Aim of the task: Take the line that has "SCALE1 pin DT: RX -> 9" in it and every line after it to the end of the entries, and reproduce them exactly.

Data in this exercise:

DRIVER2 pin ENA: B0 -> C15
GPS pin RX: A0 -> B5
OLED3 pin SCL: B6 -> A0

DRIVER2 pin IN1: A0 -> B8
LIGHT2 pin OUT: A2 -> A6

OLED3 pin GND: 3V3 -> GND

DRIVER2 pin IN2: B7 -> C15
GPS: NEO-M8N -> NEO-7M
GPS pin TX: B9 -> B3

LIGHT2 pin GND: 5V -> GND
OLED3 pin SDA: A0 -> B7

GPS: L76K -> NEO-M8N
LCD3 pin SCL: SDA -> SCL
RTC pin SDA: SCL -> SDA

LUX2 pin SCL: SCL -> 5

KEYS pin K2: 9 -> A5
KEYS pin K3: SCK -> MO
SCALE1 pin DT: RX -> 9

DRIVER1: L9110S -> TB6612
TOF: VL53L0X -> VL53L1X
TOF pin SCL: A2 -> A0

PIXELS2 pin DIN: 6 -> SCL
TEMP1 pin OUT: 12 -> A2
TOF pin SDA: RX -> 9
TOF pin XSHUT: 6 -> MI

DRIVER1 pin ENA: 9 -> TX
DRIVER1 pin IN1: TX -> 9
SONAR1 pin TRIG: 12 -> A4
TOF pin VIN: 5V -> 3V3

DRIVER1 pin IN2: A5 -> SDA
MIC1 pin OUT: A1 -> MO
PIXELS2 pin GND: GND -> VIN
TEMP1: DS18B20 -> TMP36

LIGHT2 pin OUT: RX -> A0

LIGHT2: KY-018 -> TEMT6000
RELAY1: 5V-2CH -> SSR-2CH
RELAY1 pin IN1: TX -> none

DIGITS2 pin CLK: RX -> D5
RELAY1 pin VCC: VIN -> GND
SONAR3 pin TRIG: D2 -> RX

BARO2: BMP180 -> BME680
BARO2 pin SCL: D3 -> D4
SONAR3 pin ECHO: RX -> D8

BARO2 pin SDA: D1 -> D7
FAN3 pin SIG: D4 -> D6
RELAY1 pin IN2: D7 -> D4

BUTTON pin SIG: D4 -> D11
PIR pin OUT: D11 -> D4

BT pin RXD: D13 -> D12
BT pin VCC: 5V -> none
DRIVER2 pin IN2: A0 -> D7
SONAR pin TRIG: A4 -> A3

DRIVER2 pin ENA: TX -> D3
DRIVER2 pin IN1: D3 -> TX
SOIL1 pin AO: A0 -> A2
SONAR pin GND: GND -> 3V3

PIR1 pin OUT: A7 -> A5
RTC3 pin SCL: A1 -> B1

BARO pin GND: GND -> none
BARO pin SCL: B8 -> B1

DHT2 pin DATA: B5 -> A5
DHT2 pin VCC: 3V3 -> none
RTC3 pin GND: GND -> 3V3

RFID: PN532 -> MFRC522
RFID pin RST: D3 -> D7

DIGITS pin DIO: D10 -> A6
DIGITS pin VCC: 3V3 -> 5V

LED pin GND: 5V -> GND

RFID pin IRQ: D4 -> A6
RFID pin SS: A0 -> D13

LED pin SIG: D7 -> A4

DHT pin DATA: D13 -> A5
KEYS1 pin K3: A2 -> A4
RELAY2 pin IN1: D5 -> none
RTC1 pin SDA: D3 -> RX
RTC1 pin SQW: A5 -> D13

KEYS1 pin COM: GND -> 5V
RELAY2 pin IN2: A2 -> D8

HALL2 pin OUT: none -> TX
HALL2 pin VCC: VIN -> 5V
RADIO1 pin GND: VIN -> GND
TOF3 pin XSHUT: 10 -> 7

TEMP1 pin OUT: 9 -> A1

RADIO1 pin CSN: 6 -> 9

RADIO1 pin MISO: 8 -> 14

Response box:
SCALE1 pin DT: RX -> 9

DRIVER1: L9110S -> TB6612
TOF: VL53L0X -> VL53L1X
TOF pin SCL: A2 -> A0

PIXELS2 pin DIN: 6 -> SCL
TEMP1 pin OUT: 12 -> A2
TOF pin SDA: RX -> 9
TOF pin XSHUT: 6 -> MI

DRIVER1 pin ENA: 9 -> TX
DRIVER1 pin IN1: TX -> 9
SONAR1 pin TRIG: 12 -> A4
TOF pin VIN: 5V -> 3V3

DRIVER1 pin IN2: A5 -> SDA
MIC1 pin OUT: A1 -> MO
PIXELS2 pin GND: GND -> VIN
TEMP1: DS18B20 -> TMP36

LIGHT2 pin OUT: RX -> A0

LIGHT2: KY-018 -> TEMT6000
RELAY1: 5V-2CH -> SSR-2CH
RELAY1 pin IN1: TX -> none

DIGITS2 pin CLK: RX -> D5
RELAY1 pin VCC: VIN -> GND
SONAR3 pin TRIG: D2 -> RX

BARO2: BMP180 -> BME680
BARO2 pin SCL: D3 -> D4
SONAR3 pin ECHO: RX -> D8

BARO2 pin SDA: D1 -> D7
FAN3 pin SIG: D4 -> D6
RELAY1 pin IN2: D7 -> D4

BUTTON pin SIG: D4 -> D11
PIR pin OUT: D11 -> D4

BT pin RXD: D13 -> D12
BT pin VCC: 5V -> none
DRIVER2 pin IN2: A0 -> D7
SONAR pin TRIG: A4 -> A3

DRIVER2 pin ENA: TX -> D3
DRIVER2 pin IN1: D3 -> TX
SOIL1 pin AO: A0 -> A2
SONAR pin GND: GND -> 3V3

PIR1 pin OUT: A7 -> A5
RTC3 pin SCL: A1 -> B1

BARO pin GND: GND -> none
BARO pin SCL: B8 -> B1

DHT2 pin DATA: B5 -> A5
DHT2 pin VCC: 3V3 -> none
RTC3 pin GND: GND -> 3V3

RFID: PN532 -> MFRC522
RFID pin RST: D3 -> D7

DIGITS pin DIO: D10 -> A6
DIGITS pin VCC: 3V3 -> 5V

LED pin GND: 5V -> GND

RFID pin IRQ: D4 -> A6
RFID pin SS: A0 -> D13

LED pin SIG: D7 -> A4

DHT pin DATA: D13 -> A5
KEYS1 pin K3: A2 -> A4
RELAY2 pin IN1: D5 -> none
RTC1 pin SDA: D3 -> RX
RTC1 pin SQW: A5 -> D13

KEYS1 pin COM: GND -> 5V
RELAY2 pin IN2: A2 -> D8

HALL2 pin OUT: none -> TX
HALL2 pin VCC: VIN -> 5V
RADIO1 pin GND: VIN -> GND
TOF3 pin XSHUT: 10 -> 7

TEMP1 pin OUT: 9 -> A1

RADIO1 pin CSN: 6 -> 9

RADIO1 pin MISO: 8 -> 14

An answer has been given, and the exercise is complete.